→ WHAT YOU WILL DO:
Please repeat the lines below exactly. Begin with the line containing "(271, 452) = (81, 114): none" and go on through the line containing "(680, 219) = (393, 228): blue".

Start of PROVIDED INFORMATION

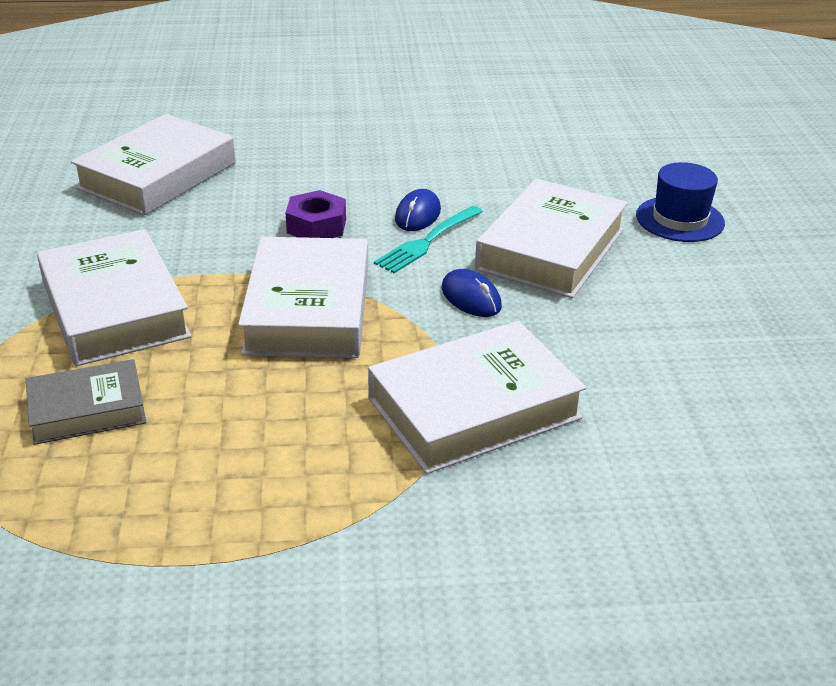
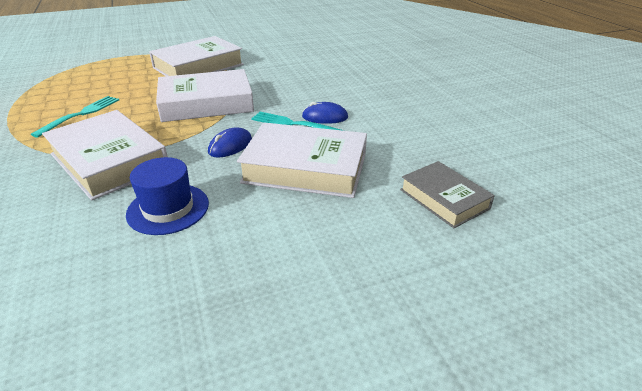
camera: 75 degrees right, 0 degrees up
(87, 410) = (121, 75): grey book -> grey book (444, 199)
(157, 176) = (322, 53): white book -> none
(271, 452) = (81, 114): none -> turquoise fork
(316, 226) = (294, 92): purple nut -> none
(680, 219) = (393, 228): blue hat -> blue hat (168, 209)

End of PROVIDED INFORMATION
Start of PROVIDED INFORMATION

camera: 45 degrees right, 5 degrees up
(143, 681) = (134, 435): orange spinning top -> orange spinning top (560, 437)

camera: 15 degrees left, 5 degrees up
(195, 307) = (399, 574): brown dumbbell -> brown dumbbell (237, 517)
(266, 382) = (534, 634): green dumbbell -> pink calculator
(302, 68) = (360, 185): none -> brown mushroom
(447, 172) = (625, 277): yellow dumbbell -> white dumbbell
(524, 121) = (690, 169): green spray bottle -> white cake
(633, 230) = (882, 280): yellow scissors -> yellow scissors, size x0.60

End of PROVIDED INFORMATION

→ TASK RESULT:
(271, 452) = (81, 114): none -> turquoise fork
(316, 226) = (294, 92): purple nut -> none
(680, 219) = (393, 228): blue hat -> blue hat (168, 209)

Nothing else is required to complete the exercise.